• _Data section_:
• • • • • • •
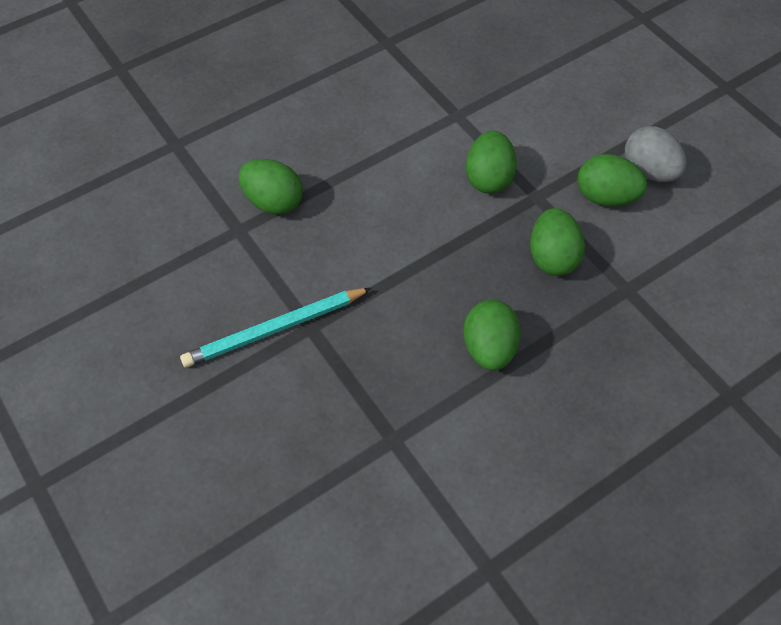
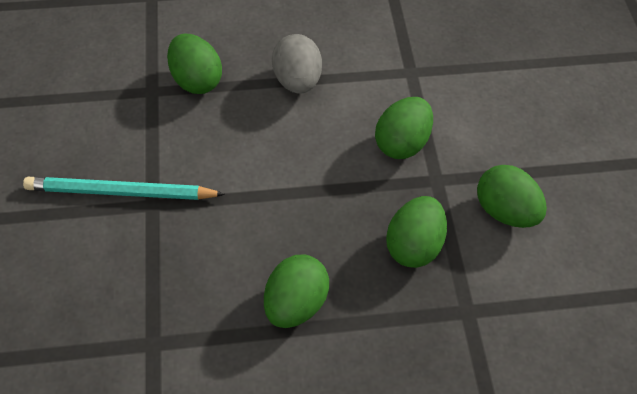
camera: 25 degrees right, 0 degrees up
(649, 171) = (565, 205): grey egg -> grey egg (297, 80)

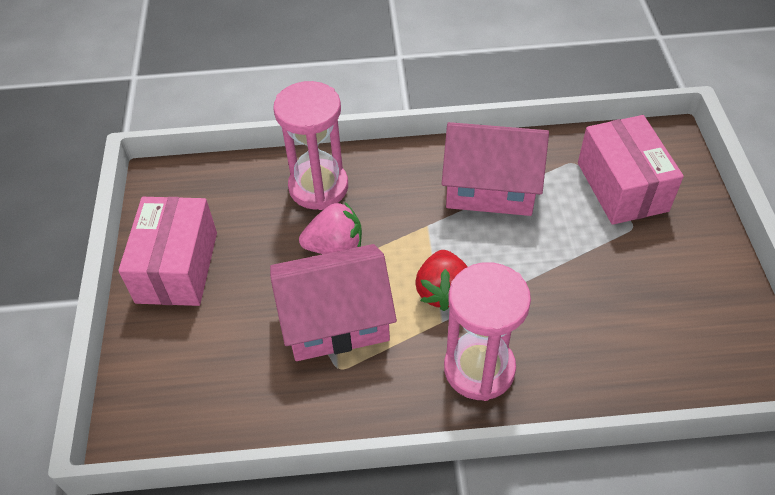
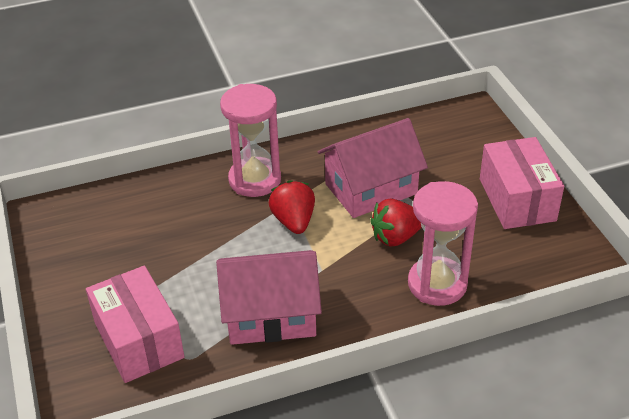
camera: 165 degrees right, 10 degrees down
(335, 247) = (396, 237): pink strawberry -> red strawberry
• • • • • • •
• _Your task_: Copy out every line of the data that includes "right".

• _Response area_:
camera: 25 degrees right, 0 degrees up
camera: 165 degrees right, 10 degrees down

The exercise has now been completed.